(Data on where elements and text are located)
========================================
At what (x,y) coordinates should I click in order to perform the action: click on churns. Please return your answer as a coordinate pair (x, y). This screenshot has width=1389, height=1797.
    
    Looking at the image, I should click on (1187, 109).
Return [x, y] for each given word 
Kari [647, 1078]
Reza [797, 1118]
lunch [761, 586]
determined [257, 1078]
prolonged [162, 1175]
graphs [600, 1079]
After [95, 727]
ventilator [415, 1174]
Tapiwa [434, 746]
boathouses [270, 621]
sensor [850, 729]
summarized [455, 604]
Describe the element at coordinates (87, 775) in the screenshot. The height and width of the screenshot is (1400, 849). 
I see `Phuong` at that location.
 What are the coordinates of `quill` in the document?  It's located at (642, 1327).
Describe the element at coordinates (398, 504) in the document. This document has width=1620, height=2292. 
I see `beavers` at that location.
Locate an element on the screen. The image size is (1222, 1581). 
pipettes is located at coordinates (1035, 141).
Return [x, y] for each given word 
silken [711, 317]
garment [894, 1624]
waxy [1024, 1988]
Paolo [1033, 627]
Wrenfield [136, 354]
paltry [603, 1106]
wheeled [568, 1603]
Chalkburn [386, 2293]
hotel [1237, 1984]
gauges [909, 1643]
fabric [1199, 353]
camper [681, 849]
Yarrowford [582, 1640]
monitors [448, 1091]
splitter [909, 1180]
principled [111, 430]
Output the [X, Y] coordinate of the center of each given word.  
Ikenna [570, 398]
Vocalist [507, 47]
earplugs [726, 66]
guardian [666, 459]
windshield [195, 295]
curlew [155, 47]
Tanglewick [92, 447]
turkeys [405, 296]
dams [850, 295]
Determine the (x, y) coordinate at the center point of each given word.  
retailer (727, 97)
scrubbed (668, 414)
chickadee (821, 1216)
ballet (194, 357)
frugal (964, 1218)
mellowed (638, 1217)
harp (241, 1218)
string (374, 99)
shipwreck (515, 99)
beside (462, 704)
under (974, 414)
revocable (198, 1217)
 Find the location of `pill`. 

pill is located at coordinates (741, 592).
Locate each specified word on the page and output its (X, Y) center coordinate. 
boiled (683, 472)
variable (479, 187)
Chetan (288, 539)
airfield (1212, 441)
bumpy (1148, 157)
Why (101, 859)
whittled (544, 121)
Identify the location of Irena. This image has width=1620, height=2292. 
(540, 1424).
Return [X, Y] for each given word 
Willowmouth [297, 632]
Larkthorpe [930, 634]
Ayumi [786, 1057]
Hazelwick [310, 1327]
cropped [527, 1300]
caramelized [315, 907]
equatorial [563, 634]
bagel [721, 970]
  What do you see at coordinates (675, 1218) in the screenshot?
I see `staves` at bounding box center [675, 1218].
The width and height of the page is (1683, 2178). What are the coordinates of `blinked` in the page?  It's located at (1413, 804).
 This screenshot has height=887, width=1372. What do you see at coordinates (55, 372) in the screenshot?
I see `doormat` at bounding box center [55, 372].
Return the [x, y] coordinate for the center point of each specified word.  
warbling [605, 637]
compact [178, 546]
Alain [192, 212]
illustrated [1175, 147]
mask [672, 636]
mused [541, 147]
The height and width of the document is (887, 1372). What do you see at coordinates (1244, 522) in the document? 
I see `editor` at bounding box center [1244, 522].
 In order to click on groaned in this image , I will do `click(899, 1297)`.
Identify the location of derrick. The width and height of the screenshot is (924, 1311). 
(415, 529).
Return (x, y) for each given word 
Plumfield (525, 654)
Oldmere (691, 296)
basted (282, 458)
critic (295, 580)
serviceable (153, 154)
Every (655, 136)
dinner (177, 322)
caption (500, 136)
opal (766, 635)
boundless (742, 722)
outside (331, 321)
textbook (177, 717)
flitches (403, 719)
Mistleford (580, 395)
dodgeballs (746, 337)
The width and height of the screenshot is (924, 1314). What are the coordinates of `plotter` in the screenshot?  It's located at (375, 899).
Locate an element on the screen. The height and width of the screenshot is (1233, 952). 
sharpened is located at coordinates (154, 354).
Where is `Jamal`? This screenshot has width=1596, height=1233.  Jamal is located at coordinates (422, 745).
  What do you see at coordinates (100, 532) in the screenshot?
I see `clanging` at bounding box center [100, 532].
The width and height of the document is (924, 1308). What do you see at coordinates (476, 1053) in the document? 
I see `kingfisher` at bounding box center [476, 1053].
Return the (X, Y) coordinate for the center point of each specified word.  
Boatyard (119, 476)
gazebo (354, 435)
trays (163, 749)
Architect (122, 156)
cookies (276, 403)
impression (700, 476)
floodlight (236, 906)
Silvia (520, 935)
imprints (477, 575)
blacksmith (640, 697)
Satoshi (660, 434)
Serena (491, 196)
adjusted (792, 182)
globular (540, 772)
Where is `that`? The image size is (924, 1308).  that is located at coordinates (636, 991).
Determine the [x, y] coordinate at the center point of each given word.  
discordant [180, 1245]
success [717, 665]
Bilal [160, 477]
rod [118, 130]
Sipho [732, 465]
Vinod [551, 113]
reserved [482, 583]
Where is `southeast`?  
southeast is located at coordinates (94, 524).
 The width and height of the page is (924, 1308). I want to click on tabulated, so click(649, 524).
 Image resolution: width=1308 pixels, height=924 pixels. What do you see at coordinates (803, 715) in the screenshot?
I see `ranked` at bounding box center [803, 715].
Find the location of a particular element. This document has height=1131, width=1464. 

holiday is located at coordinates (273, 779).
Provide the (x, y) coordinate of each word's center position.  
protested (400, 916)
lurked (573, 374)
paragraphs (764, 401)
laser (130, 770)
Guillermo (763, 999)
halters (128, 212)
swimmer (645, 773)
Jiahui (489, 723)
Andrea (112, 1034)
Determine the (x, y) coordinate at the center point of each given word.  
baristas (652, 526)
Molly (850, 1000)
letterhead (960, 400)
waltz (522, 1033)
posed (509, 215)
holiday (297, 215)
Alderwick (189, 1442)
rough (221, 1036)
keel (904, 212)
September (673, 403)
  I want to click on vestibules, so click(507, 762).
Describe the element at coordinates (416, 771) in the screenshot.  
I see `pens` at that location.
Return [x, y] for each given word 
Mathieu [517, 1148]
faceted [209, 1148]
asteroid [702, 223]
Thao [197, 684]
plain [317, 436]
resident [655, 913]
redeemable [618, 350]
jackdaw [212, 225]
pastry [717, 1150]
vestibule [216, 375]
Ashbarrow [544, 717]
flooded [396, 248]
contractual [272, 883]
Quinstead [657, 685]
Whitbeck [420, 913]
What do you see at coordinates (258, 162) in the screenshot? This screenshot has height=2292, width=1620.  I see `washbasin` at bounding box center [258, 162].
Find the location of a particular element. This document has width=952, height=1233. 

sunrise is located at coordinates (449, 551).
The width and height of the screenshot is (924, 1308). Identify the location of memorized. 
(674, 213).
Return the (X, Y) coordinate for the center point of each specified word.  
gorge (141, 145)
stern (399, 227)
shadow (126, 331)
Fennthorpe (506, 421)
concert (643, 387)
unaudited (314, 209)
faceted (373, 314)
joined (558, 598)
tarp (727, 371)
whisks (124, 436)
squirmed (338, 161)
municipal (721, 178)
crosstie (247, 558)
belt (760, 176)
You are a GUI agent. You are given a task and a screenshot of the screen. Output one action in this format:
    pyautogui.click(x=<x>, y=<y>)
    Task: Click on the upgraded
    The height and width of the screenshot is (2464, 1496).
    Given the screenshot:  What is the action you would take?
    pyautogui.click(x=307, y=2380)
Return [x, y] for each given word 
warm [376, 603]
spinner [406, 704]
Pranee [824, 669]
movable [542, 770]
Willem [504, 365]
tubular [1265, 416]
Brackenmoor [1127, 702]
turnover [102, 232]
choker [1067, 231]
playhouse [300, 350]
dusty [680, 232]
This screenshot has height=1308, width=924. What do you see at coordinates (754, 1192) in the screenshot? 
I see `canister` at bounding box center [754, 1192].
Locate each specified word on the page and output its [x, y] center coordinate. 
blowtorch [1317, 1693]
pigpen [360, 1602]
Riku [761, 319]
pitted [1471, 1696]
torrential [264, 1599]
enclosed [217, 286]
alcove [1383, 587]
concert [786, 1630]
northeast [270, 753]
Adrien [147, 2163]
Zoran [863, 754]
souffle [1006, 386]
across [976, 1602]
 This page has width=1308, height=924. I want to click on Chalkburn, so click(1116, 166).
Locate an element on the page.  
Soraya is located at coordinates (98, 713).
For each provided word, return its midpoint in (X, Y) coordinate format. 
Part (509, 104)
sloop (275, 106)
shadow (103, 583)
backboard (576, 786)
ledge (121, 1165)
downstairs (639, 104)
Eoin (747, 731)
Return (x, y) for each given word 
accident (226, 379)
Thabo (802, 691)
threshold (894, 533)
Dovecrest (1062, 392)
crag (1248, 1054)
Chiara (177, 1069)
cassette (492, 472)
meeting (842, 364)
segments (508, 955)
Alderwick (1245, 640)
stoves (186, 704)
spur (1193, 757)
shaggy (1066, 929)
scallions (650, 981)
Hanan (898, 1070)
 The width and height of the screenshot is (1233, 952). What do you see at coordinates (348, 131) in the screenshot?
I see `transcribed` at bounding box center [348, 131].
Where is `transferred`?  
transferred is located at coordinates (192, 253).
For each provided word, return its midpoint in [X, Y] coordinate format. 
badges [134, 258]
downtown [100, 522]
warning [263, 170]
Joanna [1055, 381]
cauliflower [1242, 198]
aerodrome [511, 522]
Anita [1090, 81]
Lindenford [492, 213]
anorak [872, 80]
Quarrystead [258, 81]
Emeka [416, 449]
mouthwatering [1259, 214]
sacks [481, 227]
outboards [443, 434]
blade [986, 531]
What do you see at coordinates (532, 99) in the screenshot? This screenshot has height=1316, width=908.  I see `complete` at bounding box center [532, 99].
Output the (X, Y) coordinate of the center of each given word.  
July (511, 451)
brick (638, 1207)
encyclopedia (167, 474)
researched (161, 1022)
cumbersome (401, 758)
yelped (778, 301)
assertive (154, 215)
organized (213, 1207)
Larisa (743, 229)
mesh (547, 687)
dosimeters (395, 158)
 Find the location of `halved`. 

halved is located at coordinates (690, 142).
========================================
- _Problem details_:
Copy the data word for word, starting at the very first line and stopping after the line that contains "sensor [850, 729]".

- _Correct answer_:
At what (x,y) coordinates should I click in order to perform the action: click on churns. Please return your answer as a coordinate pair (x, y). This screenshot has width=1389, height=1797.
    
    Looking at the image, I should click on (1187, 109).
Return [x, y] for each given word 
Kari [647, 1078]
Reza [797, 1118]
lunch [761, 586]
determined [257, 1078]
prolonged [162, 1175]
graphs [600, 1079]
After [95, 727]
ventilator [415, 1174]
Tapiwa [434, 746]
boathouses [270, 621]
sensor [850, 729]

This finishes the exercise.